Object transformation records
================
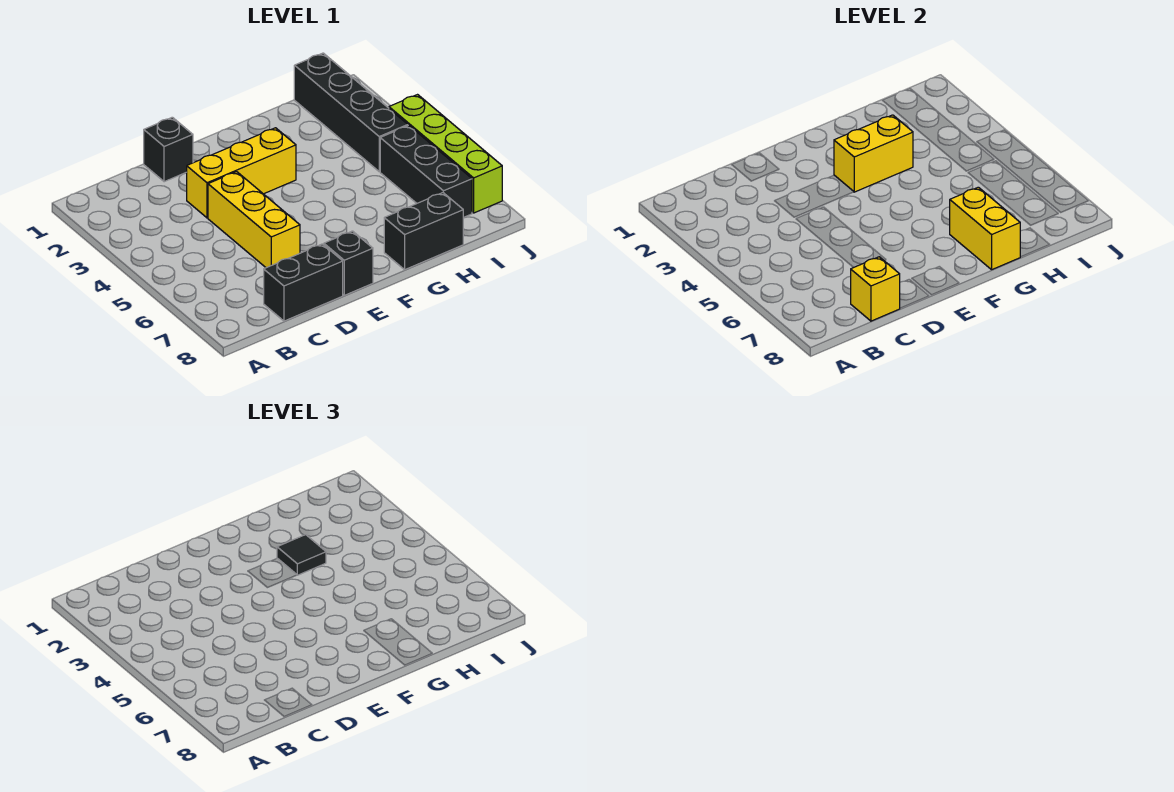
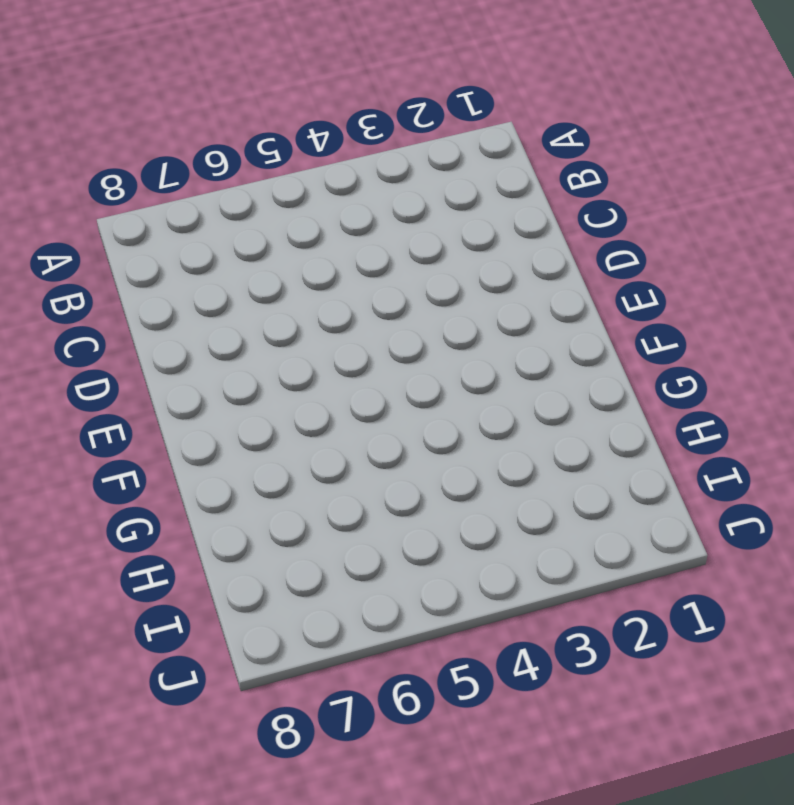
none -> black brick C8:D8 level 1
none -> black brick D1 level 1
none -> yellow brick D3:F3 level 1

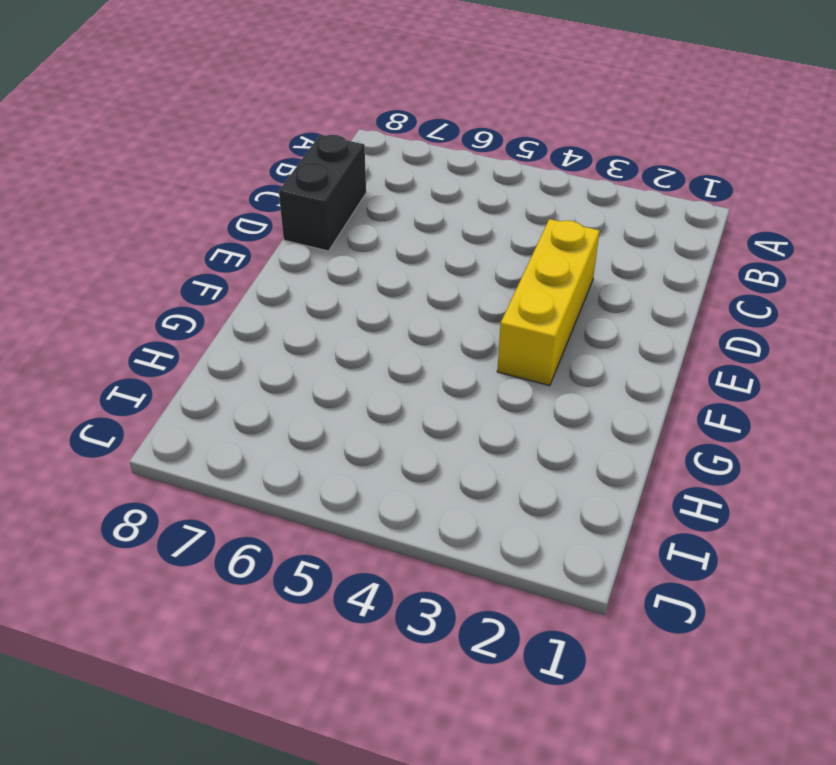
none -> black brick D1 level 1
none -> yellow brick D4:D6 level 1
none -> black brick E8 level 1

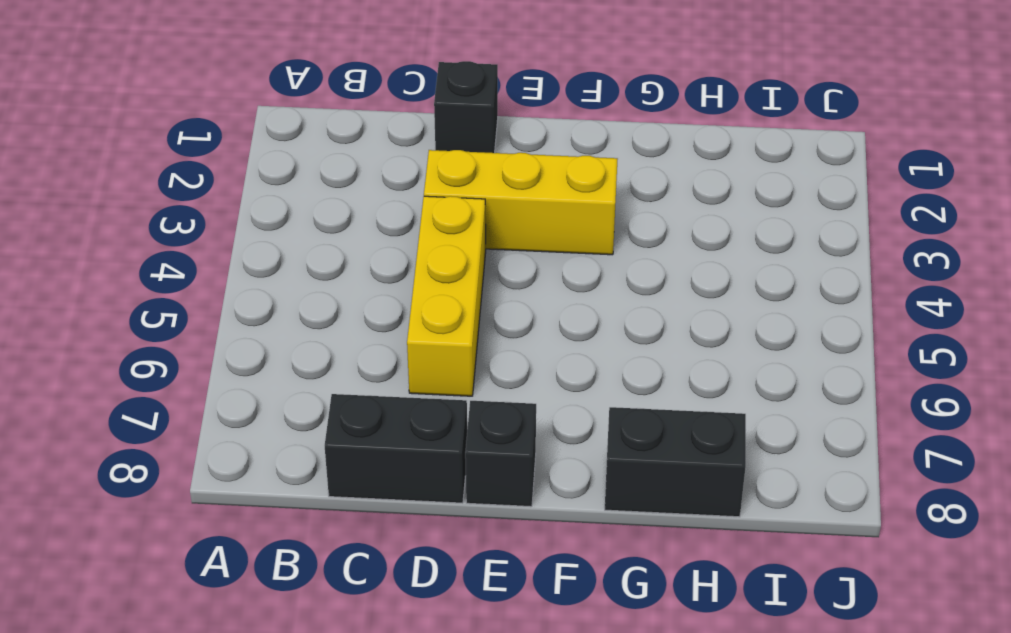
none -> black brick I1:I4 level 1
none -> black brick I5:I7 level 1
none -> lime brick J4:J7 level 1

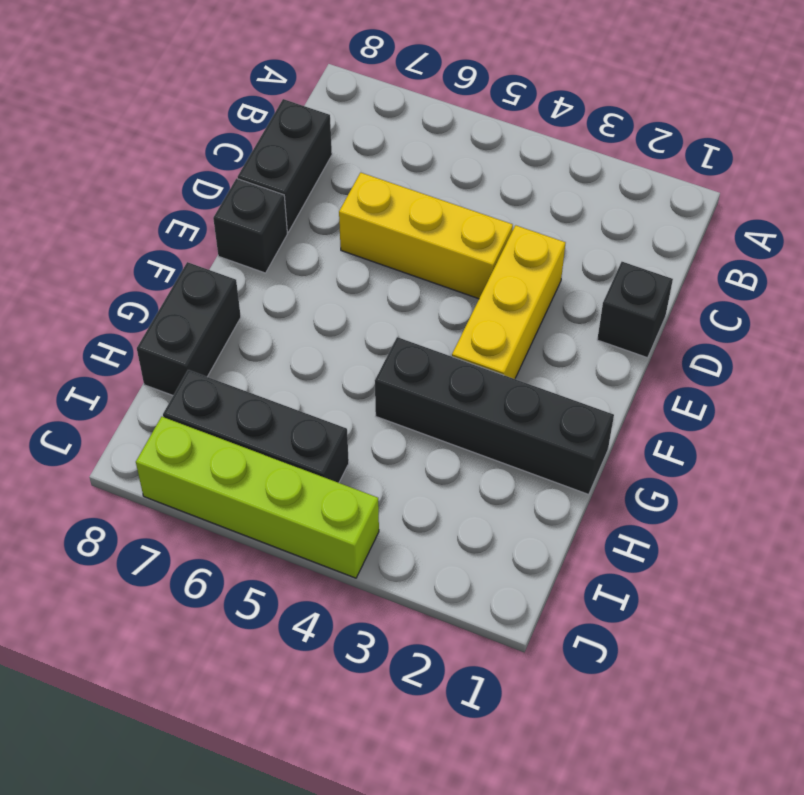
black brick G1:G4 level 1 -> black brick I1:I4 level 1
none -> yellow brick C8 level 2
none -> yellow brick F3:G3 level 2
none -> yellow brick G7:G8 level 2

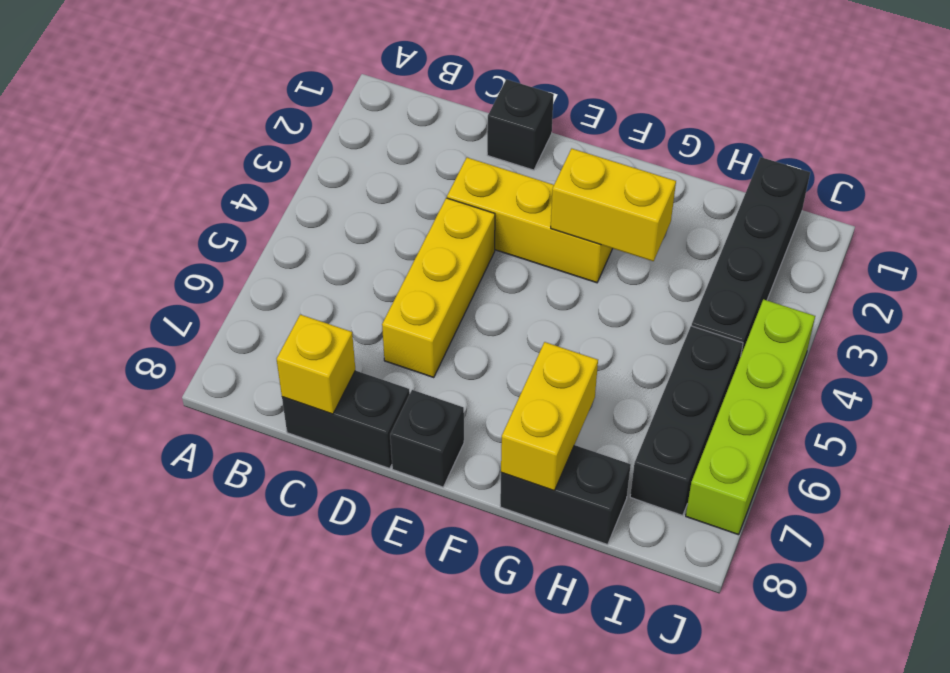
none -> black tile G3 level 3

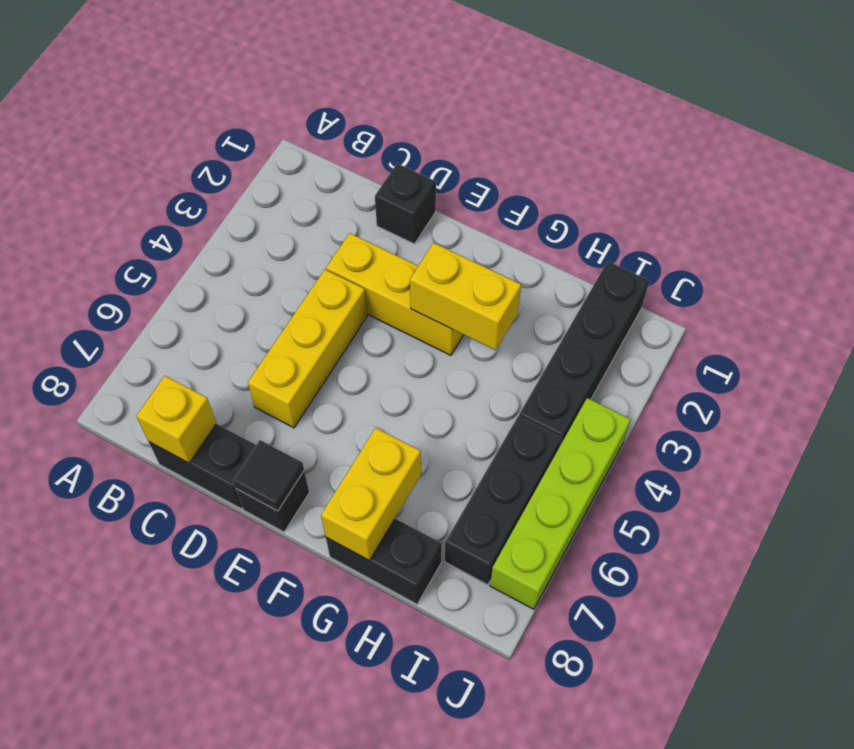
black tile E8 level 2 -> black tile G3 level 3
================
An exact copy is required of the lines from the one holding "none -> black brick I1:I4 level 1" to the end of the entries above, both included; no pictures belong in it.

none -> black brick I1:I4 level 1
none -> black brick I5:I7 level 1
none -> lime brick J4:J7 level 1

black brick G1:G4 level 1 -> black brick I1:I4 level 1
none -> yellow brick C8 level 2
none -> yellow brick F3:G3 level 2
none -> yellow brick G7:G8 level 2

none -> black tile G3 level 3

black tile E8 level 2 -> black tile G3 level 3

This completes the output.